▶ Data shown:

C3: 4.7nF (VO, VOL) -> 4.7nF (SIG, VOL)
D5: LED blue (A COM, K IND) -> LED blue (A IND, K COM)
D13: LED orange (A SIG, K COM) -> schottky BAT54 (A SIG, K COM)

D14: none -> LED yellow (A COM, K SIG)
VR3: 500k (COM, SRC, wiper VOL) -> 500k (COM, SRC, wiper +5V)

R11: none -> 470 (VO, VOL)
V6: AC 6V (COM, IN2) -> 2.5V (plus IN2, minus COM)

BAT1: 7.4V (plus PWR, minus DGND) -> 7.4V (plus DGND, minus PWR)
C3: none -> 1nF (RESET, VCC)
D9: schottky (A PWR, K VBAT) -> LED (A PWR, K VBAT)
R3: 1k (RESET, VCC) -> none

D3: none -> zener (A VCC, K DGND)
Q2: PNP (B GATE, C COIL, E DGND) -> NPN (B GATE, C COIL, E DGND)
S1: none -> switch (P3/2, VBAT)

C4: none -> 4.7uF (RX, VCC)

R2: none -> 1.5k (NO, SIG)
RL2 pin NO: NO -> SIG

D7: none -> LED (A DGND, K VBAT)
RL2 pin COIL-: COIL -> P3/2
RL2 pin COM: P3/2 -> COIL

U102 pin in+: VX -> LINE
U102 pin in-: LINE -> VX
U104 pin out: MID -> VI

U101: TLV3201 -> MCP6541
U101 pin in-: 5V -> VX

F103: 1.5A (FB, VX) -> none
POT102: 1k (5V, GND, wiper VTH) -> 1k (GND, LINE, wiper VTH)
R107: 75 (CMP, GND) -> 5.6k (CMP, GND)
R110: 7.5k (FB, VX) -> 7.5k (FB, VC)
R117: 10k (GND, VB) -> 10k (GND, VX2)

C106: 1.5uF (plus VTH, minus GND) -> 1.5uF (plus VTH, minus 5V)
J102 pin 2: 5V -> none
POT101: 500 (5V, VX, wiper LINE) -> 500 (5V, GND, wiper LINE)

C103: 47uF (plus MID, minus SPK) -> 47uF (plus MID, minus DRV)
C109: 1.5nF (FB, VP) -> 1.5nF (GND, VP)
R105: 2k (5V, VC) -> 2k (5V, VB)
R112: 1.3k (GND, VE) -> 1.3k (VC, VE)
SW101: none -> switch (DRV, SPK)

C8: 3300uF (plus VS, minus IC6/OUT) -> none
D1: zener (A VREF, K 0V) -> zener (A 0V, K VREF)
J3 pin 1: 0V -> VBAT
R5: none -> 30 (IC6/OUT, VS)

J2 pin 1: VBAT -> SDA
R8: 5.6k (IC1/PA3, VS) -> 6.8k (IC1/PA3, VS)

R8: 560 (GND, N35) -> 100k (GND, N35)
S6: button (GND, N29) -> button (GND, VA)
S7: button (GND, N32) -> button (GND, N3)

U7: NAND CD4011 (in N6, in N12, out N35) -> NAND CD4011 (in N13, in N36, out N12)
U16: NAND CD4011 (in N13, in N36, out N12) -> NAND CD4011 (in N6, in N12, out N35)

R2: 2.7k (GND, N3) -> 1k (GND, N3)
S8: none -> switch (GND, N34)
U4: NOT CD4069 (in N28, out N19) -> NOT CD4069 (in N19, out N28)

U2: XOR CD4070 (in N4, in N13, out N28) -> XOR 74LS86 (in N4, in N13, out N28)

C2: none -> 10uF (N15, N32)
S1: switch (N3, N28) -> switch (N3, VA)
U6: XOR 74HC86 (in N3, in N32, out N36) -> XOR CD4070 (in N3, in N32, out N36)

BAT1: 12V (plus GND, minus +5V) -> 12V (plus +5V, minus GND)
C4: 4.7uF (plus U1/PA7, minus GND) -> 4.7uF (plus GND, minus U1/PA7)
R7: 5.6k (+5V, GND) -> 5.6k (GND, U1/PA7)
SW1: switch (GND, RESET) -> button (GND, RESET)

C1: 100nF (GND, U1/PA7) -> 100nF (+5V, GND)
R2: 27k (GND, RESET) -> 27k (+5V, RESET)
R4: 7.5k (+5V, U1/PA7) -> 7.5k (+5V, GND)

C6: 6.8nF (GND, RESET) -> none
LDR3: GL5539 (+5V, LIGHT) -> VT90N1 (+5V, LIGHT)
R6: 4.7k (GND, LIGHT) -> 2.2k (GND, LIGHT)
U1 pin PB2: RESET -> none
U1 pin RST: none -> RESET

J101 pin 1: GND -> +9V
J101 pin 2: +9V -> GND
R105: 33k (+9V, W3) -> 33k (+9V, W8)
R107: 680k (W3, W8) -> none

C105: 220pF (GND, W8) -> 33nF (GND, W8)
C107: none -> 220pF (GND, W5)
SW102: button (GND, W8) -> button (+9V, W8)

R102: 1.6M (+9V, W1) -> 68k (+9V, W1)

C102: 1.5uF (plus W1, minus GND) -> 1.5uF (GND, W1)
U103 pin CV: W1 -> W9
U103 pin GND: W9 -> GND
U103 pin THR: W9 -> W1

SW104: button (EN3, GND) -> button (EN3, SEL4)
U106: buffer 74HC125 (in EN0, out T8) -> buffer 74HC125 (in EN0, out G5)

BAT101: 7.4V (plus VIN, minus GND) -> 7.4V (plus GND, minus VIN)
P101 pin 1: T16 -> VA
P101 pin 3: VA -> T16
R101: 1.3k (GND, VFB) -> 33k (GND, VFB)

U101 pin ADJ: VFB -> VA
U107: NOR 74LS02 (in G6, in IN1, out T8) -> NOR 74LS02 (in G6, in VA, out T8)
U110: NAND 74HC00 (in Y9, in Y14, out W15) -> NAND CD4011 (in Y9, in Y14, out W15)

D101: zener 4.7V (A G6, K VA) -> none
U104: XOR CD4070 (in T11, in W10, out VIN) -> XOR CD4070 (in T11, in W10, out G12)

▶ Exercise directions: Reprint the complete listing exactly.

▶ Response area:
C3: 4.7nF (VO, VOL) -> 4.7nF (SIG, VOL)
D5: LED blue (A COM, K IND) -> LED blue (A IND, K COM)
D13: LED orange (A SIG, K COM) -> schottky BAT54 (A SIG, K COM)

D14: none -> LED yellow (A COM, K SIG)
VR3: 500k (COM, SRC, wiper VOL) -> 500k (COM, SRC, wiper +5V)

R11: none -> 470 (VO, VOL)
V6: AC 6V (COM, IN2) -> 2.5V (plus IN2, minus COM)

BAT1: 7.4V (plus PWR, minus DGND) -> 7.4V (plus DGND, minus PWR)
C3: none -> 1nF (RESET, VCC)
D9: schottky (A PWR, K VBAT) -> LED (A PWR, K VBAT)
R3: 1k (RESET, VCC) -> none

D3: none -> zener (A VCC, K DGND)
Q2: PNP (B GATE, C COIL, E DGND) -> NPN (B GATE, C COIL, E DGND)
S1: none -> switch (P3/2, VBAT)

C4: none -> 4.7uF (RX, VCC)

R2: none -> 1.5k (NO, SIG)
RL2 pin NO: NO -> SIG

D7: none -> LED (A DGND, K VBAT)
RL2 pin COIL-: COIL -> P3/2
RL2 pin COM: P3/2 -> COIL

U102 pin in+: VX -> LINE
U102 pin in-: LINE -> VX
U104 pin out: MID -> VI

U101: TLV3201 -> MCP6541
U101 pin in-: 5V -> VX

F103: 1.5A (FB, VX) -> none
POT102: 1k (5V, GND, wiper VTH) -> 1k (GND, LINE, wiper VTH)
R107: 75 (CMP, GND) -> 5.6k (CMP, GND)
R110: 7.5k (FB, VX) -> 7.5k (FB, VC)
R117: 10k (GND, VB) -> 10k (GND, VX2)

C106: 1.5uF (plus VTH, minus GND) -> 1.5uF (plus VTH, minus 5V)
J102 pin 2: 5V -> none
POT101: 500 (5V, VX, wiper LINE) -> 500 (5V, GND, wiper LINE)

C103: 47uF (plus MID, minus SPK) -> 47uF (plus MID, minus DRV)
C109: 1.5nF (FB, VP) -> 1.5nF (GND, VP)
R105: 2k (5V, VC) -> 2k (5V, VB)
R112: 1.3k (GND, VE) -> 1.3k (VC, VE)
SW101: none -> switch (DRV, SPK)

C8: 3300uF (plus VS, minus IC6/OUT) -> none
D1: zener (A VREF, K 0V) -> zener (A 0V, K VREF)
J3 pin 1: 0V -> VBAT
R5: none -> 30 (IC6/OUT, VS)

J2 pin 1: VBAT -> SDA
R8: 5.6k (IC1/PA3, VS) -> 6.8k (IC1/PA3, VS)

R8: 560 (GND, N35) -> 100k (GND, N35)
S6: button (GND, N29) -> button (GND, VA)
S7: button (GND, N32) -> button (GND, N3)

U7: NAND CD4011 (in N6, in N12, out N35) -> NAND CD4011 (in N13, in N36, out N12)
U16: NAND CD4011 (in N13, in N36, out N12) -> NAND CD4011 (in N6, in N12, out N35)

R2: 2.7k (GND, N3) -> 1k (GND, N3)
S8: none -> switch (GND, N34)
U4: NOT CD4069 (in N28, out N19) -> NOT CD4069 (in N19, out N28)

U2: XOR CD4070 (in N4, in N13, out N28) -> XOR 74LS86 (in N4, in N13, out N28)

C2: none -> 10uF (N15, N32)
S1: switch (N3, N28) -> switch (N3, VA)
U6: XOR 74HC86 (in N3, in N32, out N36) -> XOR CD4070 (in N3, in N32, out N36)

BAT1: 12V (plus GND, minus +5V) -> 12V (plus +5V, minus GND)
C4: 4.7uF (plus U1/PA7, minus GND) -> 4.7uF (plus GND, minus U1/PA7)
R7: 5.6k (+5V, GND) -> 5.6k (GND, U1/PA7)
SW1: switch (GND, RESET) -> button (GND, RESET)

C1: 100nF (GND, U1/PA7) -> 100nF (+5V, GND)
R2: 27k (GND, RESET) -> 27k (+5V, RESET)
R4: 7.5k (+5V, U1/PA7) -> 7.5k (+5V, GND)

C6: 6.8nF (GND, RESET) -> none
LDR3: GL5539 (+5V, LIGHT) -> VT90N1 (+5V, LIGHT)
R6: 4.7k (GND, LIGHT) -> 2.2k (GND, LIGHT)
U1 pin PB2: RESET -> none
U1 pin RST: none -> RESET

J101 pin 1: GND -> +9V
J101 pin 2: +9V -> GND
R105: 33k (+9V, W3) -> 33k (+9V, W8)
R107: 680k (W3, W8) -> none

C105: 220pF (GND, W8) -> 33nF (GND, W8)
C107: none -> 220pF (GND, W5)
SW102: button (GND, W8) -> button (+9V, W8)

R102: 1.6M (+9V, W1) -> 68k (+9V, W1)

C102: 1.5uF (plus W1, minus GND) -> 1.5uF (GND, W1)
U103 pin CV: W1 -> W9
U103 pin GND: W9 -> GND
U103 pin THR: W9 -> W1

SW104: button (EN3, GND) -> button (EN3, SEL4)
U106: buffer 74HC125 (in EN0, out T8) -> buffer 74HC125 (in EN0, out G5)

BAT101: 7.4V (plus VIN, minus GND) -> 7.4V (plus GND, minus VIN)
P101 pin 1: T16 -> VA
P101 pin 3: VA -> T16
R101: 1.3k (GND, VFB) -> 33k (GND, VFB)

U101 pin ADJ: VFB -> VA
U107: NOR 74LS02 (in G6, in IN1, out T8) -> NOR 74LS02 (in G6, in VA, out T8)
U110: NAND 74HC00 (in Y9, in Y14, out W15) -> NAND CD4011 (in Y9, in Y14, out W15)

D101: zener 4.7V (A G6, K VA) -> none
U104: XOR CD4070 (in T11, in W10, out VIN) -> XOR CD4070 (in T11, in W10, out G12)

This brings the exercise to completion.